(Multi-step shape edit data)
%%
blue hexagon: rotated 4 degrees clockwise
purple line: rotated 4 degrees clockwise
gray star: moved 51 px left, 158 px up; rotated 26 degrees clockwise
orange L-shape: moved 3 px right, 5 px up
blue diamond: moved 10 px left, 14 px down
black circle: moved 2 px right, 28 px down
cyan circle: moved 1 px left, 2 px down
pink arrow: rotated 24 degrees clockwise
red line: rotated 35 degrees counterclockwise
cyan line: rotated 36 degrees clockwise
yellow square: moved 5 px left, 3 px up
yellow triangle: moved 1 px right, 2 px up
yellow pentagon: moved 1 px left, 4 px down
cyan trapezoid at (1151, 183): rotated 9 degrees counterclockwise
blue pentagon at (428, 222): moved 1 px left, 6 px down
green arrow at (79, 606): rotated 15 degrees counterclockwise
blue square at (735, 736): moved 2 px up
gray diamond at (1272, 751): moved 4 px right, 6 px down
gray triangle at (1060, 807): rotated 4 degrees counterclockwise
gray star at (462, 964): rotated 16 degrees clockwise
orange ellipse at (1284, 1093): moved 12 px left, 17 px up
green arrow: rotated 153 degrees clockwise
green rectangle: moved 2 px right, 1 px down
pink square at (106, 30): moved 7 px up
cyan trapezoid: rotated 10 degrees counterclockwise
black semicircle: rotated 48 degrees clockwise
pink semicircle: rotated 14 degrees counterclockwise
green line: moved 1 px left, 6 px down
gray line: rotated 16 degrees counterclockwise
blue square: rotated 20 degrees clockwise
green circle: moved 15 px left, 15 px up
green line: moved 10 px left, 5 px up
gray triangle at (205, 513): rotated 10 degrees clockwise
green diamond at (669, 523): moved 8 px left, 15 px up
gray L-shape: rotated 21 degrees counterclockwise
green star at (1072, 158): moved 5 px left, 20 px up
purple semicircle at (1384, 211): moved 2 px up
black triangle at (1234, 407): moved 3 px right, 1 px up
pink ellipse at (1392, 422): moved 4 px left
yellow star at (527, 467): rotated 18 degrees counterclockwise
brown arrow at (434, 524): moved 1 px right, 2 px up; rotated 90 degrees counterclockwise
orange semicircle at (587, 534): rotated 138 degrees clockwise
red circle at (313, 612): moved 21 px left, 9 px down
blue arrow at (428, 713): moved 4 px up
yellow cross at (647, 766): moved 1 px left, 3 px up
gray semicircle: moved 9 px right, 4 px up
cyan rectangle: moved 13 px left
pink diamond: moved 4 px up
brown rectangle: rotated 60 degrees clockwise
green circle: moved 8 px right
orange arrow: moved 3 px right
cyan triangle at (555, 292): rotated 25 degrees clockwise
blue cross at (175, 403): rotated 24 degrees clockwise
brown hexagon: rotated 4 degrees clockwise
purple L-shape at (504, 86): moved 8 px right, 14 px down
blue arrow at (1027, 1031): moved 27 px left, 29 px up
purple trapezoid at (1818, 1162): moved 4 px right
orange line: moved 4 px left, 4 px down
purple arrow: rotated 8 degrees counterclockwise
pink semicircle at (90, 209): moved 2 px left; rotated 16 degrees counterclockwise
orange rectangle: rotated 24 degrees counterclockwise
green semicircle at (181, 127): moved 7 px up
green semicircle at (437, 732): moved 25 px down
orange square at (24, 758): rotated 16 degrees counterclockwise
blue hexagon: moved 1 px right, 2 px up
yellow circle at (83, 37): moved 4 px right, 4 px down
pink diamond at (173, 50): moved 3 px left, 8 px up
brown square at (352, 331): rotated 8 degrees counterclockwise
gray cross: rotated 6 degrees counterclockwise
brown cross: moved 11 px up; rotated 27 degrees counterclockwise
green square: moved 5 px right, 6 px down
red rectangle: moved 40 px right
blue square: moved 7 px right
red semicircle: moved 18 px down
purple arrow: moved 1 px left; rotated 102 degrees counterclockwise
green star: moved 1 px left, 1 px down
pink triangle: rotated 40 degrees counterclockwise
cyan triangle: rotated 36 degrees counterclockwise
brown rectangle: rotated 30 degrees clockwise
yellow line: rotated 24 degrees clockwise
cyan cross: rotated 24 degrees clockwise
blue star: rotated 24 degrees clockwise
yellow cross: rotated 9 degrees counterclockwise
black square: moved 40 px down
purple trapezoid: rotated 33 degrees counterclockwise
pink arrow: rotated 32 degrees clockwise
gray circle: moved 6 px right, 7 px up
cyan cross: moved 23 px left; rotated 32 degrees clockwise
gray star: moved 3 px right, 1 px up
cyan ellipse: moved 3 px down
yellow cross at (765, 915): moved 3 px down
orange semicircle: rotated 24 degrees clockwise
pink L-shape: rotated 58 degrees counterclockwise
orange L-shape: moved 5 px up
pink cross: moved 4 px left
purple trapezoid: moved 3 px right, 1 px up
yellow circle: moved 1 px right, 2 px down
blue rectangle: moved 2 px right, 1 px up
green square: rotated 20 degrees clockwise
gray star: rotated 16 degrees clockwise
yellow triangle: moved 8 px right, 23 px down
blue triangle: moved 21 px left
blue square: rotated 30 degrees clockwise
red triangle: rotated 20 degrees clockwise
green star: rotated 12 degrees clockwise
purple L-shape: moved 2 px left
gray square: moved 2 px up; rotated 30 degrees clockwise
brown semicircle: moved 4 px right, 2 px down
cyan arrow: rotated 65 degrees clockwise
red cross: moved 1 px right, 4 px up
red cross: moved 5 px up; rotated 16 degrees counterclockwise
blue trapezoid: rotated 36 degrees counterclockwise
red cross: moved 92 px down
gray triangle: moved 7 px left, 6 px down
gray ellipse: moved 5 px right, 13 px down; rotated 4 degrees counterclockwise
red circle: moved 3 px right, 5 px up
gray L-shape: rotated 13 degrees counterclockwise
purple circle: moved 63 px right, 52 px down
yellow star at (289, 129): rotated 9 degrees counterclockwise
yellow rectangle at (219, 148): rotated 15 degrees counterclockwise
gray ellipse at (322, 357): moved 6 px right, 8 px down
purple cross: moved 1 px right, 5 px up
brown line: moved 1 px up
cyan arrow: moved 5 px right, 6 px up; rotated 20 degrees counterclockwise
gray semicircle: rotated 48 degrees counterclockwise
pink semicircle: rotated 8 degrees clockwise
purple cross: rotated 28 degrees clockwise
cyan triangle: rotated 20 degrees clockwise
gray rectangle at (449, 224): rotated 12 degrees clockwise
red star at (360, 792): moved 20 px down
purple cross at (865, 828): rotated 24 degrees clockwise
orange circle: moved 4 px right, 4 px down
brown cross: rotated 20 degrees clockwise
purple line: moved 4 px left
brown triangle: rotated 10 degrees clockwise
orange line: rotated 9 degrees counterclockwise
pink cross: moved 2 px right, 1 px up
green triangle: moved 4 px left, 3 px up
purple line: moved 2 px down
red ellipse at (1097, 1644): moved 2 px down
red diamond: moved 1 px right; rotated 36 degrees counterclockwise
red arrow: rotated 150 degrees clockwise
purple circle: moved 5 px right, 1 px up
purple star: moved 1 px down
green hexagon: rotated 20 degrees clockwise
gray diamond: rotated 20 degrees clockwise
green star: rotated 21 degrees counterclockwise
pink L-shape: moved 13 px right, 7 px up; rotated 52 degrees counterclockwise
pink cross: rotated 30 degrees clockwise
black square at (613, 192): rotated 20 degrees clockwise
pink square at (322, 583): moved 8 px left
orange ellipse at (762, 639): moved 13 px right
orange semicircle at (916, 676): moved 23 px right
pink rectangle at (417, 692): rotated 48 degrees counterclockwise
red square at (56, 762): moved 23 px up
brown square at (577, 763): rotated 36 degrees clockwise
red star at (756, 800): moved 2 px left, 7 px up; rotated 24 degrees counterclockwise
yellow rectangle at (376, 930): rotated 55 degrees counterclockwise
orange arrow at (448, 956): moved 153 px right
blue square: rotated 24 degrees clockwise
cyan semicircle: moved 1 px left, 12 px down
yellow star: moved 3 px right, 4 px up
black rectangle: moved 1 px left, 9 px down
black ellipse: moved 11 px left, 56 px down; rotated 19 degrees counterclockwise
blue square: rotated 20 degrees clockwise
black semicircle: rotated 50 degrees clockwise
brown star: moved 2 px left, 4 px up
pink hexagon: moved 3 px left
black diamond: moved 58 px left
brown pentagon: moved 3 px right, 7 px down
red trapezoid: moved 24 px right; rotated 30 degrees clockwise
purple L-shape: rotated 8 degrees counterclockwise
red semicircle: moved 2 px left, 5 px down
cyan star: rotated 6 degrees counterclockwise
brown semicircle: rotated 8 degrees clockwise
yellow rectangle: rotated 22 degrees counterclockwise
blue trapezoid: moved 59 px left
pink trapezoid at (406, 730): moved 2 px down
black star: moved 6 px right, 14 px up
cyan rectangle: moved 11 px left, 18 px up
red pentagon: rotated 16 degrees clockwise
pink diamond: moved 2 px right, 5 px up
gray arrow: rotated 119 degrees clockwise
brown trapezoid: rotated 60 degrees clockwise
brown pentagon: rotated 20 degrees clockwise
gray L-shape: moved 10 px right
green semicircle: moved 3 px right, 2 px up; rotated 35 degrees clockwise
%%
Your answer should be the lines above, from the line containing "black semicircle: rotated 48" up to and including the line containing "pink ellipse at (1392, 422): moved 4 px left", reproduced exactly and with nothing else.

black semicircle: rotated 48 degrees clockwise
pink semicircle: rotated 14 degrees counterclockwise
green line: moved 1 px left, 6 px down
gray line: rotated 16 degrees counterclockwise
blue square: rotated 20 degrees clockwise
green circle: moved 15 px left, 15 px up
green line: moved 10 px left, 5 px up
gray triangle at (205, 513): rotated 10 degrees clockwise
green diamond at (669, 523): moved 8 px left, 15 px up
gray L-shape: rotated 21 degrees counterclockwise
green star at (1072, 158): moved 5 px left, 20 px up
purple semicircle at (1384, 211): moved 2 px up
black triangle at (1234, 407): moved 3 px right, 1 px up
pink ellipse at (1392, 422): moved 4 px left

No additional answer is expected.